Tell how many lines in the data below hold the string "plate"; give nothing but the number.

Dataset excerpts
#####

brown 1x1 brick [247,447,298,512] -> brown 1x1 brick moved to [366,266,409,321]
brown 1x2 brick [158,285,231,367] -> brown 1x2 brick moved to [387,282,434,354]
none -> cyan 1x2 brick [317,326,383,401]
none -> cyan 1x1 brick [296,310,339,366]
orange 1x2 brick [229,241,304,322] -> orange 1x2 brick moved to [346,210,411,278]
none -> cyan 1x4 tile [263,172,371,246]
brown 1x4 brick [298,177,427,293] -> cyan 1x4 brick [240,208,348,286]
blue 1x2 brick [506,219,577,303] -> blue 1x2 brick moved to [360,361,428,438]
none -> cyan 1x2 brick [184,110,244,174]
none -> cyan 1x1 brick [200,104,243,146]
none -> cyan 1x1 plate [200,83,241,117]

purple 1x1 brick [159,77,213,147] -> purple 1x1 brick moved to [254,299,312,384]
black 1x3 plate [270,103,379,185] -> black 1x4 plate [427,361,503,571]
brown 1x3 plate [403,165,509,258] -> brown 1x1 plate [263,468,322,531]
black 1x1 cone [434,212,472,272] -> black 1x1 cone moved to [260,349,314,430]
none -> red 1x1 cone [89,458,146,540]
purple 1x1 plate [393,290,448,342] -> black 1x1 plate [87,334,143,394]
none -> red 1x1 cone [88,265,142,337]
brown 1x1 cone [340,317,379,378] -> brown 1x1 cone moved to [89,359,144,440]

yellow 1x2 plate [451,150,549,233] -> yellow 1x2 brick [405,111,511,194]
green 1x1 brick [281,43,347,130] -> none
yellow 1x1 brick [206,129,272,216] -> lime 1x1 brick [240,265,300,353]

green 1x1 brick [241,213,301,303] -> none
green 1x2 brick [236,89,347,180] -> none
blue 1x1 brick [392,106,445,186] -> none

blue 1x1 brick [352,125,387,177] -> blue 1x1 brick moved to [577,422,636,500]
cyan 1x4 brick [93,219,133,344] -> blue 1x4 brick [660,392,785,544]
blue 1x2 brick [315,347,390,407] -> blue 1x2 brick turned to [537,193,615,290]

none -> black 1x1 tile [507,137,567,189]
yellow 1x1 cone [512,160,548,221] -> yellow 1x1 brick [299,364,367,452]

#####

* _Answer to this task_: 5